Output exactly, with nothing added, the entries from the first line through the line with "IC11: AND CD4081".

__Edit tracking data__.
"""

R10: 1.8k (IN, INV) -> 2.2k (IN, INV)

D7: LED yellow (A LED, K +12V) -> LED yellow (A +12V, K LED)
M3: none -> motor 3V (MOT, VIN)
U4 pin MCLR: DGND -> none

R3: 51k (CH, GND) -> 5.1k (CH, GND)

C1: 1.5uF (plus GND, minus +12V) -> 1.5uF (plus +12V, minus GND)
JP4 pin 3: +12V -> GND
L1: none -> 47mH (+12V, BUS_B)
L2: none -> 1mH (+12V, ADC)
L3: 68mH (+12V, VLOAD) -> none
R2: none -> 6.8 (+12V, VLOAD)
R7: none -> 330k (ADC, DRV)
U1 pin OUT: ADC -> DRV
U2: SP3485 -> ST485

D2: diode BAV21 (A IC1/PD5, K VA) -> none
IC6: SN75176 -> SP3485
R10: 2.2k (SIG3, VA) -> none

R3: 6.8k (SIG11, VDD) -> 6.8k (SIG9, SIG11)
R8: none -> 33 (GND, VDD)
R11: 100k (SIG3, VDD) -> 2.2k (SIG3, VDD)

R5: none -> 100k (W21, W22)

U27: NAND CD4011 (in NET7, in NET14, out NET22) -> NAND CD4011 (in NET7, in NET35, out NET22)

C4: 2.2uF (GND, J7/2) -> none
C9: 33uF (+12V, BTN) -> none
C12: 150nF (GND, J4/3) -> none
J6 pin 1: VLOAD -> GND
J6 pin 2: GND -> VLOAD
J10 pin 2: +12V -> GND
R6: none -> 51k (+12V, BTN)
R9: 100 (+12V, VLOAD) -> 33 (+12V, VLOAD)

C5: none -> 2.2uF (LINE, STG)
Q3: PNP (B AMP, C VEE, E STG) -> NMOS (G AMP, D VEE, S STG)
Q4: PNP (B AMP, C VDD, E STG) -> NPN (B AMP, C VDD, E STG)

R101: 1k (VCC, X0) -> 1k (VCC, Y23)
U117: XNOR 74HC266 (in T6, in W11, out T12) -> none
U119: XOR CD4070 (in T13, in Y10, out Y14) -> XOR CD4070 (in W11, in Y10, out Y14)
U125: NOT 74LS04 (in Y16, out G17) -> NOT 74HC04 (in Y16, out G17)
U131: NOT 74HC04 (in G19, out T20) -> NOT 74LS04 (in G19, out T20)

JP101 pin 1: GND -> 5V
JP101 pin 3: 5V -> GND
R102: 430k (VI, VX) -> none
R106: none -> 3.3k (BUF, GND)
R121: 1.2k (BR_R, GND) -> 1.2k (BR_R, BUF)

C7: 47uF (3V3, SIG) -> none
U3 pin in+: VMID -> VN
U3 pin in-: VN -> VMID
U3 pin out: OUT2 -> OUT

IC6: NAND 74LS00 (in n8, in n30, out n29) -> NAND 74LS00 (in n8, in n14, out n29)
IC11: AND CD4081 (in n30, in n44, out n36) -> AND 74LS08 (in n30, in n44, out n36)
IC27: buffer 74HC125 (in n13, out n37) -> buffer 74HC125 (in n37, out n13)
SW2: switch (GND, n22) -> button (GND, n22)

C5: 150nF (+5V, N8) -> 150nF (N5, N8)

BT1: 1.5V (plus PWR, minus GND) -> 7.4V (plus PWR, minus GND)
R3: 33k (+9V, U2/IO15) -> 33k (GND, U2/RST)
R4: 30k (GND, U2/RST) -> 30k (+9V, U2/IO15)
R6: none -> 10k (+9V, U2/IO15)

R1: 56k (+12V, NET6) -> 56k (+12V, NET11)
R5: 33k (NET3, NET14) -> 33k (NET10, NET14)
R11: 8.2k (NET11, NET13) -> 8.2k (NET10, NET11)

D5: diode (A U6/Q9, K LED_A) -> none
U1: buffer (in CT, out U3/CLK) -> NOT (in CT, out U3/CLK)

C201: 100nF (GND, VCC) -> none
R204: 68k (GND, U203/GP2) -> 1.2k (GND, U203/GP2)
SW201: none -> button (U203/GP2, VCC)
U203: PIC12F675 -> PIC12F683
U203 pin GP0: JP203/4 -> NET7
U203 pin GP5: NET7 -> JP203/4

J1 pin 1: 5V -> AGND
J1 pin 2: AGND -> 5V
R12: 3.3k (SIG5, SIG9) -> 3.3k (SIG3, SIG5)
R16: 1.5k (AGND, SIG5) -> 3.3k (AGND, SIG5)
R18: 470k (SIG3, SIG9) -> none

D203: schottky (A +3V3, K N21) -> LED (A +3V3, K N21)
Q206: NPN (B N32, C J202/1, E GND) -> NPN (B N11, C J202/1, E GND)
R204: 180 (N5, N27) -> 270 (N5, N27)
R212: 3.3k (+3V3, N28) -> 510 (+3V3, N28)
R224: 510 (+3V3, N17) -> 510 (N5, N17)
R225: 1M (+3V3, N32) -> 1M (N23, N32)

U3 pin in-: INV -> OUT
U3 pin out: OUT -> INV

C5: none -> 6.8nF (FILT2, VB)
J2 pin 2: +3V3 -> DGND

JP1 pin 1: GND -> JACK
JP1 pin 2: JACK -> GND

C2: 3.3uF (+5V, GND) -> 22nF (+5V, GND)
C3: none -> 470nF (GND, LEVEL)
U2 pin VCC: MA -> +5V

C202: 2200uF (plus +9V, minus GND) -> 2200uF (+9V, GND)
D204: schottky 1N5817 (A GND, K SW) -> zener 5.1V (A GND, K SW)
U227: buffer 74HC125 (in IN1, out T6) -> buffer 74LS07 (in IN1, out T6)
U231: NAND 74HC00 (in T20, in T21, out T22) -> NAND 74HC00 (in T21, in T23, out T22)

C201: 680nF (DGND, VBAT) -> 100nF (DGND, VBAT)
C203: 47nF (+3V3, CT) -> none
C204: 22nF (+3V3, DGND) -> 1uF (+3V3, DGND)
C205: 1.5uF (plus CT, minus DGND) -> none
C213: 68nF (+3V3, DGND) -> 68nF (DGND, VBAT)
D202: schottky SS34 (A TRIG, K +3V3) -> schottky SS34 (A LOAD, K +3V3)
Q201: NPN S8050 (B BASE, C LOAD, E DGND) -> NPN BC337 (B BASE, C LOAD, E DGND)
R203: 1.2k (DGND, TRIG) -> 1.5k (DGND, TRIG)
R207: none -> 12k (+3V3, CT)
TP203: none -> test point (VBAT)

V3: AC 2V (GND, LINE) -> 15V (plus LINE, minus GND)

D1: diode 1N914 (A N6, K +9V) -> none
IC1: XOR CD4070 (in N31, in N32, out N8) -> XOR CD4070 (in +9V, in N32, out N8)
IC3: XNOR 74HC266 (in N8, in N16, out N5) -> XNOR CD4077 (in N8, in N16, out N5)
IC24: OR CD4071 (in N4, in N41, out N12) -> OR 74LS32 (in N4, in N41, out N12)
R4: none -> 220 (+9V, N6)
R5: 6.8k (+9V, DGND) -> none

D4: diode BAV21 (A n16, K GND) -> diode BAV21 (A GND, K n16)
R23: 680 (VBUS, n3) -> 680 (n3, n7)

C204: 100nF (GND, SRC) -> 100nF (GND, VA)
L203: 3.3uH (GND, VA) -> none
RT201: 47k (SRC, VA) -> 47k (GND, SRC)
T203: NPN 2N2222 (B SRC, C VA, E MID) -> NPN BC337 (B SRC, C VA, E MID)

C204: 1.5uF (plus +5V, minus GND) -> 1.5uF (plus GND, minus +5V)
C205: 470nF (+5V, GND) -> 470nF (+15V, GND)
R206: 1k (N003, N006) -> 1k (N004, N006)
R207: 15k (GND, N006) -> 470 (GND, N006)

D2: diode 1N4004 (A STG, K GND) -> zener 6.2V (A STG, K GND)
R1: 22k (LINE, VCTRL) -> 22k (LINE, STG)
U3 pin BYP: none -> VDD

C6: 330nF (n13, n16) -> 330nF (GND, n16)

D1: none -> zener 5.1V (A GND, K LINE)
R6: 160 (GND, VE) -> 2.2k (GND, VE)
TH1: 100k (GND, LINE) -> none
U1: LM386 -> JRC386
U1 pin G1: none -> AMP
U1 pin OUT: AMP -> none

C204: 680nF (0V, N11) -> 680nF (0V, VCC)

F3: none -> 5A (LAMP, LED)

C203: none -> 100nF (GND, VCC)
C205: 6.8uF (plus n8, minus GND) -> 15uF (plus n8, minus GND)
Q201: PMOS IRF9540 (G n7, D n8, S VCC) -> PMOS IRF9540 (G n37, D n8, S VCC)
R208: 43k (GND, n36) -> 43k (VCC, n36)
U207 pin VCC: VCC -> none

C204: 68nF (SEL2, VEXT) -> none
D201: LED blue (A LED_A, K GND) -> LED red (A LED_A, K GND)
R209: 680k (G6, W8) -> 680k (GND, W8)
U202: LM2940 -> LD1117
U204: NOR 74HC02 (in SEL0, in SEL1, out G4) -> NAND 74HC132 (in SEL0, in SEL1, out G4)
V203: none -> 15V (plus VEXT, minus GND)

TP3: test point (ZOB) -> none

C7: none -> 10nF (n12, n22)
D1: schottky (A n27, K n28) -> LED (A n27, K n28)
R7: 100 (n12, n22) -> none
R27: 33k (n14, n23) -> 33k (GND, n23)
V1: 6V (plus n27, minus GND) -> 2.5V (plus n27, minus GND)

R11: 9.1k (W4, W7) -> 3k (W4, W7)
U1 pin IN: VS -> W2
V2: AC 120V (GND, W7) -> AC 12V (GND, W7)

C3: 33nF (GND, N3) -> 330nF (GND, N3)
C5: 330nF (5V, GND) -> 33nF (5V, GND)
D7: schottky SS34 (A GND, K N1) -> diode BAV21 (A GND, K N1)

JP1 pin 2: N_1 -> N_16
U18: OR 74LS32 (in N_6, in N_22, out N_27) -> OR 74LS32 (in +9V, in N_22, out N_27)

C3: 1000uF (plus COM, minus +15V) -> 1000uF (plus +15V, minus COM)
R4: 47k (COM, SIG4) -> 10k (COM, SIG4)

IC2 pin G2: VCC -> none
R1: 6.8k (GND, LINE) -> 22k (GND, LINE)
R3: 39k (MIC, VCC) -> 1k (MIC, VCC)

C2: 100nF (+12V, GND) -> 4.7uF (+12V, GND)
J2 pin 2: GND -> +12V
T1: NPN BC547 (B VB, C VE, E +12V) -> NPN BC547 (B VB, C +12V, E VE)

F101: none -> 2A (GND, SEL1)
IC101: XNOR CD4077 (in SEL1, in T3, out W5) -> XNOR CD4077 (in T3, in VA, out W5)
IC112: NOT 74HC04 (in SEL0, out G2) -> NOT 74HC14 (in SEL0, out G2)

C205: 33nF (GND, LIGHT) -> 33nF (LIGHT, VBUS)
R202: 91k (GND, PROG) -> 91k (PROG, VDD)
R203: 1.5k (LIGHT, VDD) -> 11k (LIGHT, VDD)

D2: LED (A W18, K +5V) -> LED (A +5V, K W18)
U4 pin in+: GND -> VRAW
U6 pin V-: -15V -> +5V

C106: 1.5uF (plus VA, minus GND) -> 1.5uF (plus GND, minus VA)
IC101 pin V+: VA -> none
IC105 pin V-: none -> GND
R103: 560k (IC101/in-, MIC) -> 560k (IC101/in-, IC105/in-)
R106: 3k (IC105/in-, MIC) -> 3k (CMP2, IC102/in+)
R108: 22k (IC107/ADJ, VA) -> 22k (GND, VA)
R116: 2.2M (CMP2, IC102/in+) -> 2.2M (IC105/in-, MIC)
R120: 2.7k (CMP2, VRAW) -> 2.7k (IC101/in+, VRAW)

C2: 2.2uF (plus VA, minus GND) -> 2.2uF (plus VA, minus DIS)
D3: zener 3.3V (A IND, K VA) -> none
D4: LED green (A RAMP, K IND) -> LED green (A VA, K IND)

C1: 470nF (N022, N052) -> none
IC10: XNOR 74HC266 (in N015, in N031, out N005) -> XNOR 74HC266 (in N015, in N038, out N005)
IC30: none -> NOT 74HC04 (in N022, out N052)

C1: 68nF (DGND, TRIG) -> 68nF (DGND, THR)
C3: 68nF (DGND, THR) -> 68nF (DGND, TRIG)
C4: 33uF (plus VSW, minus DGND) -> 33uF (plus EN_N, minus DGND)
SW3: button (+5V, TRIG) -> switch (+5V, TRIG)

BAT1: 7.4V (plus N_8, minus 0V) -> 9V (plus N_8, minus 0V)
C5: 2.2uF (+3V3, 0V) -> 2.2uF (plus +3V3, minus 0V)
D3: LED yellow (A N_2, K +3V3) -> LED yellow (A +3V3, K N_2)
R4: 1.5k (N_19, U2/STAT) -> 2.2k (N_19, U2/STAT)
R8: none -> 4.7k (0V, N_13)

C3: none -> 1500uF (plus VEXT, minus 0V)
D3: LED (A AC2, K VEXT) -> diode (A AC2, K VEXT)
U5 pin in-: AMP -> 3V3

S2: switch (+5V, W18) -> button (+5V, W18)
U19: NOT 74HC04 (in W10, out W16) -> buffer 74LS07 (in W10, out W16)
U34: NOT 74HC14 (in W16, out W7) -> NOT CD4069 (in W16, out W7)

"""

__OUTPUT FOR THIS EXERCISE__.
R10: 1.8k (IN, INV) -> 2.2k (IN, INV)

D7: LED yellow (A LED, K +12V) -> LED yellow (A +12V, K LED)
M3: none -> motor 3V (MOT, VIN)
U4 pin MCLR: DGND -> none

R3: 51k (CH, GND) -> 5.1k (CH, GND)

C1: 1.5uF (plus GND, minus +12V) -> 1.5uF (plus +12V, minus GND)
JP4 pin 3: +12V -> GND
L1: none -> 47mH (+12V, BUS_B)
L2: none -> 1mH (+12V, ADC)
L3: 68mH (+12V, VLOAD) -> none
R2: none -> 6.8 (+12V, VLOAD)
R7: none -> 330k (ADC, DRV)
U1 pin OUT: ADC -> DRV
U2: SP3485 -> ST485

D2: diode BAV21 (A IC1/PD5, K VA) -> none
IC6: SN75176 -> SP3485
R10: 2.2k (SIG3, VA) -> none

R3: 6.8k (SIG11, VDD) -> 6.8k (SIG9, SIG11)
R8: none -> 33 (GND, VDD)
R11: 100k (SIG3, VDD) -> 2.2k (SIG3, VDD)

R5: none -> 100k (W21, W22)

U27: NAND CD4011 (in NET7, in NET14, out NET22) -> NAND CD4011 (in NET7, in NET35, out NET22)

C4: 2.2uF (GND, J7/2) -> none
C9: 33uF (+12V, BTN) -> none
C12: 150nF (GND, J4/3) -> none
J6 pin 1: VLOAD -> GND
J6 pin 2: GND -> VLOAD
J10 pin 2: +12V -> GND
R6: none -> 51k (+12V, BTN)
R9: 100 (+12V, VLOAD) -> 33 (+12V, VLOAD)

C5: none -> 2.2uF (LINE, STG)
Q3: PNP (B AMP, C VEE, E STG) -> NMOS (G AMP, D VEE, S STG)
Q4: PNP (B AMP, C VDD, E STG) -> NPN (B AMP, C VDD, E STG)

R101: 1k (VCC, X0) -> 1k (VCC, Y23)
U117: XNOR 74HC266 (in T6, in W11, out T12) -> none
U119: XOR CD4070 (in T13, in Y10, out Y14) -> XOR CD4070 (in W11, in Y10, out Y14)
U125: NOT 74LS04 (in Y16, out G17) -> NOT 74HC04 (in Y16, out G17)
U131: NOT 74HC04 (in G19, out T20) -> NOT 74LS04 (in G19, out T20)

JP101 pin 1: GND -> 5V
JP101 pin 3: 5V -> GND
R102: 430k (VI, VX) -> none
R106: none -> 3.3k (BUF, GND)
R121: 1.2k (BR_R, GND) -> 1.2k (BR_R, BUF)

C7: 47uF (3V3, SIG) -> none
U3 pin in+: VMID -> VN
U3 pin in-: VN -> VMID
U3 pin out: OUT2 -> OUT

IC6: NAND 74LS00 (in n8, in n30, out n29) -> NAND 74LS00 (in n8, in n14, out n29)
IC11: AND CD4081 (in n30, in n44, out n36) -> AND 74LS08 (in n30, in n44, out n36)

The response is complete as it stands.